--- Information provided ---

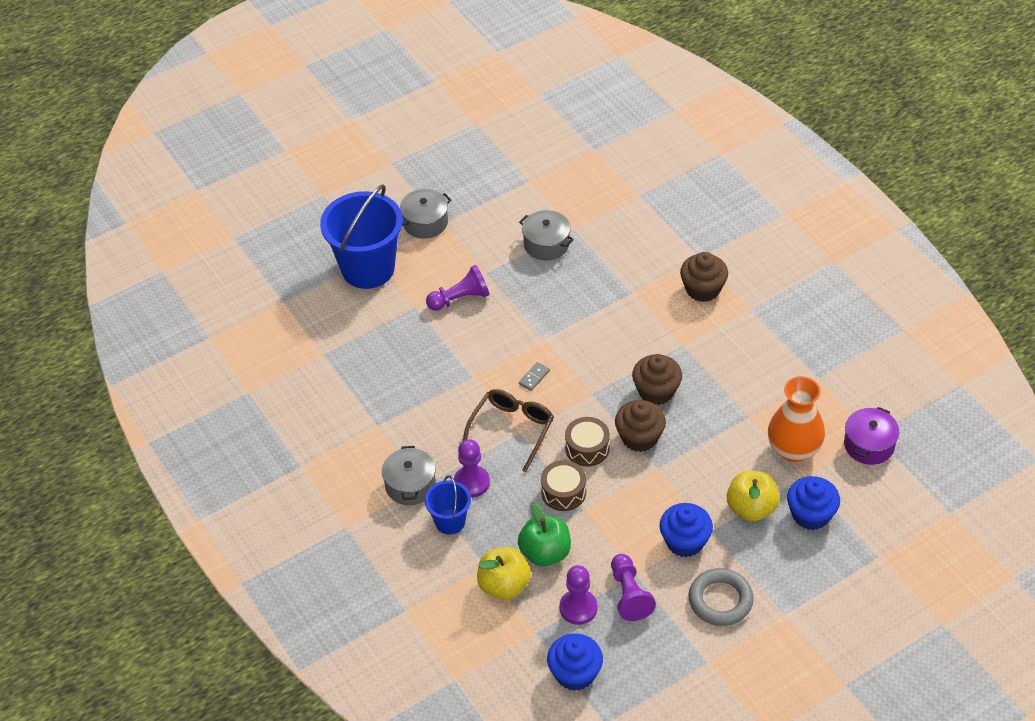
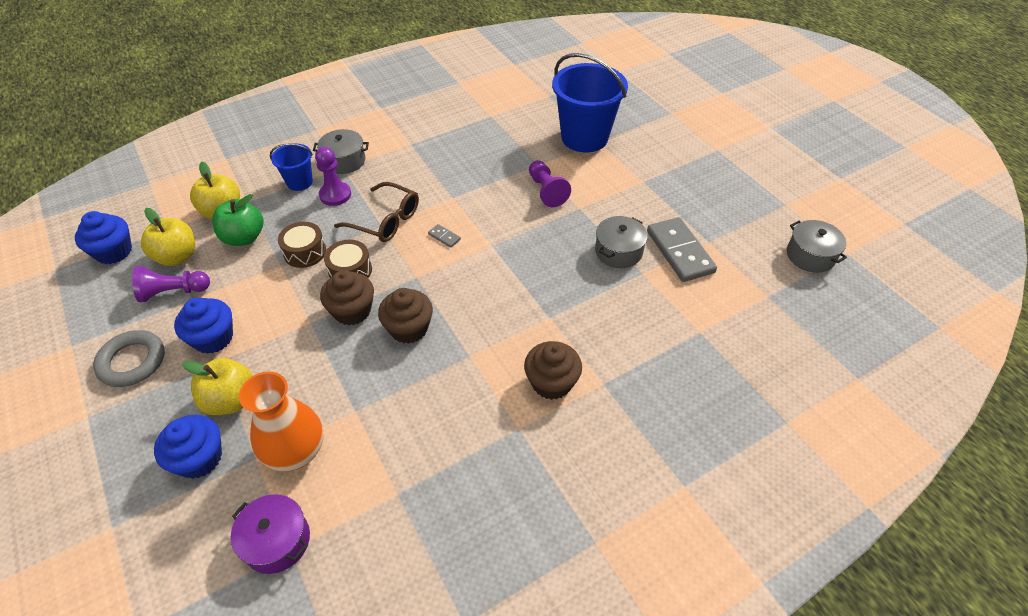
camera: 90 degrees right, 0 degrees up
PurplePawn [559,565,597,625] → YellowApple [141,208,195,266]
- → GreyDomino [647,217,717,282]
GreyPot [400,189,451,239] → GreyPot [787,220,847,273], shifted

---

▶ Problem to work on
Respond with the exact lines running from the one that contains "PurplePawn [559,565,597,625] →" through the last line of the data above, and no other lines.

▶ Written answer
PurplePawn [559,565,597,625] → YellowApple [141,208,195,266]
- → GreyDomino [647,217,717,282]
GreyPot [400,189,451,239] → GreyPot [787,220,847,273], shifted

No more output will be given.